◆ Before-and-after object listings

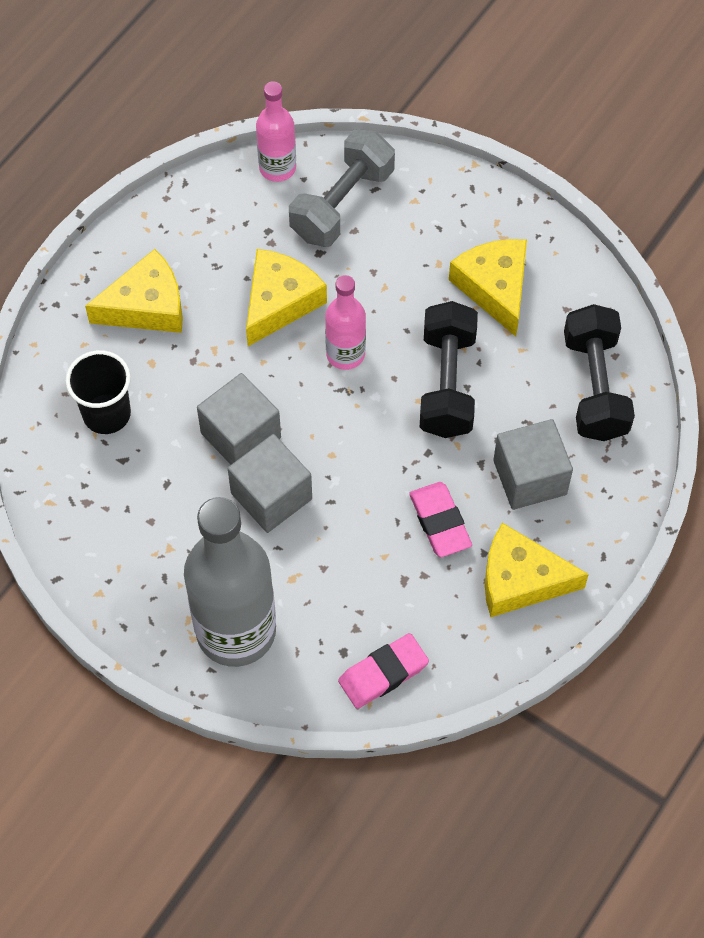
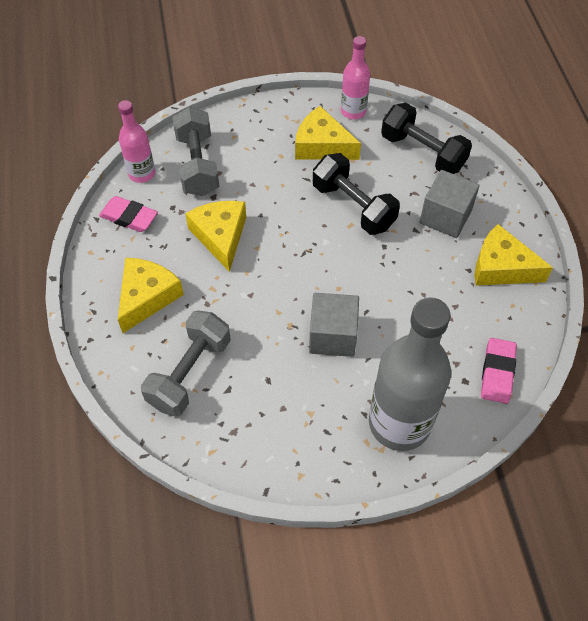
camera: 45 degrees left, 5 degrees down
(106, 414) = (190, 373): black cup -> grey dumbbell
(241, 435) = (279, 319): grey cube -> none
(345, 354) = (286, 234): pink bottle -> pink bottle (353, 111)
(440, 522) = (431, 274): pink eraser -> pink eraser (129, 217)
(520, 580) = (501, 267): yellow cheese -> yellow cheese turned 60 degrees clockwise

* * *

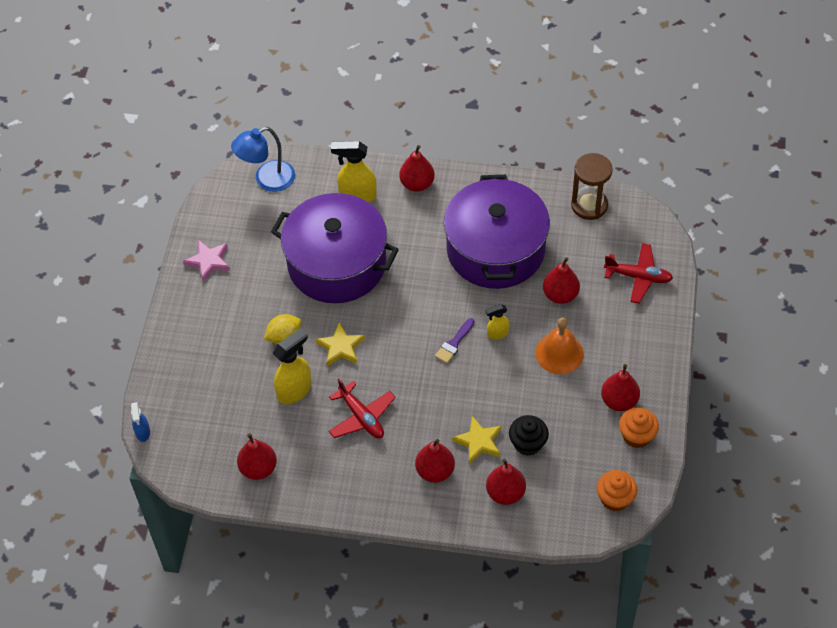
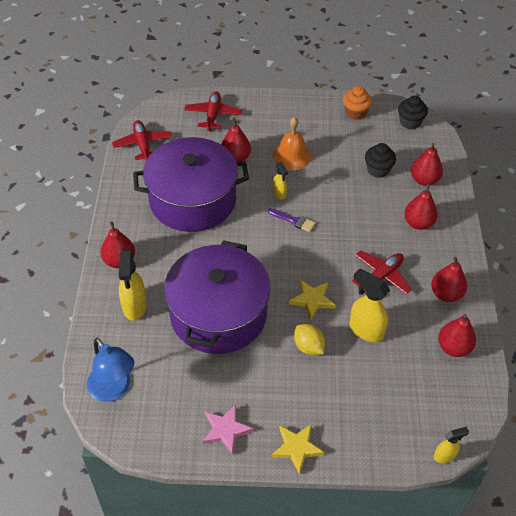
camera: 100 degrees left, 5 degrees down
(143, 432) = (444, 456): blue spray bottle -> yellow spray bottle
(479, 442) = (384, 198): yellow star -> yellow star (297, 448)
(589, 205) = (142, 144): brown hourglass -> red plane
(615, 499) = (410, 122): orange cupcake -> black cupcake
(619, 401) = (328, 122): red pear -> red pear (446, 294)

◆ EXERCISE
Search the entries above for the string "left". Copy each line that holds it.

◆ EXERCISE ANSWER
camera: 45 degrees left, 5 degrees down
camera: 100 degrees left, 5 degrees down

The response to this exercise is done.